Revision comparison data
^^^^^^^^

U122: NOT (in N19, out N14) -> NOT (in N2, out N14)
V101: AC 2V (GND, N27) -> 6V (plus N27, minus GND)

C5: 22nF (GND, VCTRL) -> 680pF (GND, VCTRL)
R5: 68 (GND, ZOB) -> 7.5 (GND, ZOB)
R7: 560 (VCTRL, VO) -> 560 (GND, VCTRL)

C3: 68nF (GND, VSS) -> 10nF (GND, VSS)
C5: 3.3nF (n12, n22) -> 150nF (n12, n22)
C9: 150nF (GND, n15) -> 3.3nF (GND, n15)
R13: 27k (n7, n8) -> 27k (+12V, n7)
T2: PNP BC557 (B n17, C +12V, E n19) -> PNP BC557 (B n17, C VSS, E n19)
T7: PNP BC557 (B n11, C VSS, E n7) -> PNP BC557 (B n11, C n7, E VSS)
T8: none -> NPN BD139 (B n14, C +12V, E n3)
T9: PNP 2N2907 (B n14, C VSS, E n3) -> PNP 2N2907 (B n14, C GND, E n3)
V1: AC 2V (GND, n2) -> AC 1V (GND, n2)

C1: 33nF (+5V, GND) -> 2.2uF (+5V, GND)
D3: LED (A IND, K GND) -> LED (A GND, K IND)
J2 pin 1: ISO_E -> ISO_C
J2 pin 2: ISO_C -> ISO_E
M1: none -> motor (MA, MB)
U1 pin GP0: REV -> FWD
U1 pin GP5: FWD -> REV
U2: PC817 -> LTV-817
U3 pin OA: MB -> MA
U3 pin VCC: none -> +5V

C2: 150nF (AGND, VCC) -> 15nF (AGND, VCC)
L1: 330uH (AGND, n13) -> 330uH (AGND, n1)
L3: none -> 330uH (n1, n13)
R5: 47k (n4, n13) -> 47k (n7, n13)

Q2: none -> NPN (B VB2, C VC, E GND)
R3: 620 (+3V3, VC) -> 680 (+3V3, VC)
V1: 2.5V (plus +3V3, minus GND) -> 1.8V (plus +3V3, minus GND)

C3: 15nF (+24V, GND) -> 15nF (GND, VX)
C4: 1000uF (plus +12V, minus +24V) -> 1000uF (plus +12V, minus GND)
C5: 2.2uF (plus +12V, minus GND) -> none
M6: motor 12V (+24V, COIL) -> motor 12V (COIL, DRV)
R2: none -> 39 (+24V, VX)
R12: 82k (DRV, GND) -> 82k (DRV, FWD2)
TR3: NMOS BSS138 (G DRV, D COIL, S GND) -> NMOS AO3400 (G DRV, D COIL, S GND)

^^^^^^^^

**WHAT THE TASK REQUIRES**:
The lines to reproduce run from the one that contains "C2: 150nF (AGND, VCC) -> 15nF (AGND, VCC)" through the last line above; copy them exactly.

**RESPONSE BOX**:
C2: 150nF (AGND, VCC) -> 15nF (AGND, VCC)
L1: 330uH (AGND, n13) -> 330uH (AGND, n1)
L3: none -> 330uH (n1, n13)
R5: 47k (n4, n13) -> 47k (n7, n13)

Q2: none -> NPN (B VB2, C VC, E GND)
R3: 620 (+3V3, VC) -> 680 (+3V3, VC)
V1: 2.5V (plus +3V3, minus GND) -> 1.8V (plus +3V3, minus GND)

C3: 15nF (+24V, GND) -> 15nF (GND, VX)
C4: 1000uF (plus +12V, minus +24V) -> 1000uF (plus +12V, minus GND)
C5: 2.2uF (plus +12V, minus GND) -> none
M6: motor 12V (+24V, COIL) -> motor 12V (COIL, DRV)
R2: none -> 39 (+24V, VX)
R12: 82k (DRV, GND) -> 82k (DRV, FWD2)
TR3: NMOS BSS138 (G DRV, D COIL, S GND) -> NMOS AO3400 (G DRV, D COIL, S GND)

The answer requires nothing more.